**WHAT TO PRODUCE:** Find the string "cactus" in the records. Copy each line that has it.

**MATERIAL FOR THIS TASK:**

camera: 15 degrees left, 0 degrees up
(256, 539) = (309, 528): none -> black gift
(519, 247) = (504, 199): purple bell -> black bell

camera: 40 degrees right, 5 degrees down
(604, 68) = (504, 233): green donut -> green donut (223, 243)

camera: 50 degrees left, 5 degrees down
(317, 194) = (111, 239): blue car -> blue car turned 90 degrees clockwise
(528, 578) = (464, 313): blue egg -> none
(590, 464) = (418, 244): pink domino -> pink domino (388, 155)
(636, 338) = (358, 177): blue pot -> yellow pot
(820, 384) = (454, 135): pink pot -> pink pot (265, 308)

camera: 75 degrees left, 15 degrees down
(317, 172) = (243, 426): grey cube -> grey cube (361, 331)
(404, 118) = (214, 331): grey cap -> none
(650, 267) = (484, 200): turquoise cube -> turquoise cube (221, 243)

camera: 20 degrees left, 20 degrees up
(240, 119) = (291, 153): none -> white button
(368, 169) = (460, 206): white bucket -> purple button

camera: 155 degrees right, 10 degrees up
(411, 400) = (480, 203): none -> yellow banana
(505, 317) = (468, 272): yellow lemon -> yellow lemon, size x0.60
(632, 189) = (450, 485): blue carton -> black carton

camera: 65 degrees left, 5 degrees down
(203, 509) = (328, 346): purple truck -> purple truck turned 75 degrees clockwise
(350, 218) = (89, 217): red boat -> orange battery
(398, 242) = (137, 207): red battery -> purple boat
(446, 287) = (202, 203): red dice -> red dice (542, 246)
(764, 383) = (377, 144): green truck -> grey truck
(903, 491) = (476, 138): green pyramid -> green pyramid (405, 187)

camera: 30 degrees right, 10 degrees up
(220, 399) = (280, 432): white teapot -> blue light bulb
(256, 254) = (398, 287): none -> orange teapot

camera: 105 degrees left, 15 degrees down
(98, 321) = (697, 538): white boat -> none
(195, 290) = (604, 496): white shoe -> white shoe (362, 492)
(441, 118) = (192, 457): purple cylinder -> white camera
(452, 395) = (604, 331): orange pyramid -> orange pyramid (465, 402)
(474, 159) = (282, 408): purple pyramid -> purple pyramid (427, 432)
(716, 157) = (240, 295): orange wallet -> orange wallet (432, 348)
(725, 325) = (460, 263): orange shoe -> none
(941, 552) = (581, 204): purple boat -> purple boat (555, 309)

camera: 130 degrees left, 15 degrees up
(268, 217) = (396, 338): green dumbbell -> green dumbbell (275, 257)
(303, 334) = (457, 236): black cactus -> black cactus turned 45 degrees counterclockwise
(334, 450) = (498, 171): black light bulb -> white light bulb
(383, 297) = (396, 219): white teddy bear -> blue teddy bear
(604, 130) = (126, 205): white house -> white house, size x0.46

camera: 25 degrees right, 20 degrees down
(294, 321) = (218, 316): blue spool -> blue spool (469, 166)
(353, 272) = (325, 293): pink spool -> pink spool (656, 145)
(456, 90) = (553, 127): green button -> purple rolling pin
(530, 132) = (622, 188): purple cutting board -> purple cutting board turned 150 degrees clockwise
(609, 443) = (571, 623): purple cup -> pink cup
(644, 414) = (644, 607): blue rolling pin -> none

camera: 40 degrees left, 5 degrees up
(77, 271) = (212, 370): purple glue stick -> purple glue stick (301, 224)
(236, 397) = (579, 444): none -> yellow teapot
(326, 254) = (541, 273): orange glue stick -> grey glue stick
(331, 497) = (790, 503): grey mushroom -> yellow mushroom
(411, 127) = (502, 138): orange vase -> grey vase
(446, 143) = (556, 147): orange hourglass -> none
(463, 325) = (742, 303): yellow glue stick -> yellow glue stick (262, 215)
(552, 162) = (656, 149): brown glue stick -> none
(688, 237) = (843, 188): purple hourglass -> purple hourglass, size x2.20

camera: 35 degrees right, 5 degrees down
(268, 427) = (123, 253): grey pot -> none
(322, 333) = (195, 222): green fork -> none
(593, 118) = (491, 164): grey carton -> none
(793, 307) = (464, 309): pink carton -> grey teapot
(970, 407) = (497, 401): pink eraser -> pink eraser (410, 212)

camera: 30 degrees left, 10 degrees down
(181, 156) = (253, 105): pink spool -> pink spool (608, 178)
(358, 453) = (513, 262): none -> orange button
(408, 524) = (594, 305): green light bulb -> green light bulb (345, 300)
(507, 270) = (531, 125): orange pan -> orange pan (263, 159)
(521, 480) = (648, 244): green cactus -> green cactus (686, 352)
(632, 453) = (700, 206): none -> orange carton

**RESPONSE:**
(303, 334) = (457, 236): black cactus -> black cactus turned 45 degrees counterclockwise
(521, 480) = (648, 244): green cactus -> green cactus (686, 352)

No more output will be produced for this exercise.